Object transformation records:
------------------------------------------------

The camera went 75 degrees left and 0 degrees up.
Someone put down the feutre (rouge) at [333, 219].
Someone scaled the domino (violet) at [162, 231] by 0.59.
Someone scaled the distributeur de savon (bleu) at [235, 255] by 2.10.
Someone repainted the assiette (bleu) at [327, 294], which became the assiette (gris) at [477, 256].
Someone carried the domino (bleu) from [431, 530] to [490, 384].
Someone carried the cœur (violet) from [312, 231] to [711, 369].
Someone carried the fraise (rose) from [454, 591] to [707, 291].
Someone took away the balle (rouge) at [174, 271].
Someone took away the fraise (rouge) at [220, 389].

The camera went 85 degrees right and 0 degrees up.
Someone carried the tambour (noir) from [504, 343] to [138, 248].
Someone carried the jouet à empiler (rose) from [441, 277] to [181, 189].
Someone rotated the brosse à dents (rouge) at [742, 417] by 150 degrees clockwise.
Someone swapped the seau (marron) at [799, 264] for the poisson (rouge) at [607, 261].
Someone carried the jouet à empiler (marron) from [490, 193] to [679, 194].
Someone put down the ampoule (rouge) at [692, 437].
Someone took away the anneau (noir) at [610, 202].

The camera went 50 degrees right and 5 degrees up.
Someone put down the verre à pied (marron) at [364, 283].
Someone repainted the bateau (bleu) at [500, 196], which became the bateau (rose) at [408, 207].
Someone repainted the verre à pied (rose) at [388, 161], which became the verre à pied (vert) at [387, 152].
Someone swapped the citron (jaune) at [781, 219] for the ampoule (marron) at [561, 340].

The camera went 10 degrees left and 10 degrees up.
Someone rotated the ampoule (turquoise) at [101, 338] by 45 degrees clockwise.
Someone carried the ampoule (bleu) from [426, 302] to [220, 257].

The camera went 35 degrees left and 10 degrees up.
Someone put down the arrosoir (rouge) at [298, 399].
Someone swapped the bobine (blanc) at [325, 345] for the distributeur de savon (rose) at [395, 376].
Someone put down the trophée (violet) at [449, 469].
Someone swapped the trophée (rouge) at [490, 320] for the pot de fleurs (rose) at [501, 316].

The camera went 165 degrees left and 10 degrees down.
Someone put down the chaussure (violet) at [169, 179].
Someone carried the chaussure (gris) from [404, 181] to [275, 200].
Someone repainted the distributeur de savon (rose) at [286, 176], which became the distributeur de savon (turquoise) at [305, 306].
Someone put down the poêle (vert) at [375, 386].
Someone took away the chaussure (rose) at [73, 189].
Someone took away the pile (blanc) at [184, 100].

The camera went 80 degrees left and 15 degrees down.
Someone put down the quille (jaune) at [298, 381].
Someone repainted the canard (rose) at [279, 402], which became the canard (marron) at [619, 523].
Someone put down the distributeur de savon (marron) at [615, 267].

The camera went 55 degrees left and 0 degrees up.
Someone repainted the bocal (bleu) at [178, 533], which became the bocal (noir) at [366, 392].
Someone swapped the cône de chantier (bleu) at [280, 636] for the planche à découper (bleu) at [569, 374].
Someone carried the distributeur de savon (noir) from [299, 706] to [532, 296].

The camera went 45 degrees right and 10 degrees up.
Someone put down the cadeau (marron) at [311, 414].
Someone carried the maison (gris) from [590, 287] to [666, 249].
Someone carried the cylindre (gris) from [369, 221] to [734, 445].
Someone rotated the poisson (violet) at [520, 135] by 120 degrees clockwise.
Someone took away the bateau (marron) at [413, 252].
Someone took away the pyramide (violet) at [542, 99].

------------------------------------------------

■ **YOUR TASK**: The line containing "Someone took away the balle" marks the end. Please print exactly every line from the top of the data to it, both included, and nothing more.

■ **FINAL ANSWER**:
The camera went 75 degrees left and 0 degrees up.
Someone put down the feutre (rouge) at [333, 219].
Someone scaled the domino (violet) at [162, 231] by 0.59.
Someone scaled the distributeur de savon (bleu) at [235, 255] by 2.10.
Someone repainted the assiette (bleu) at [327, 294], which became the assiette (gris) at [477, 256].
Someone carried the domino (bleu) from [431, 530] to [490, 384].
Someone carried the cœur (violet) from [312, 231] to [711, 369].
Someone carried the fraise (rose) from [454, 591] to [707, 291].
Someone took away the balle (rouge) at [174, 271].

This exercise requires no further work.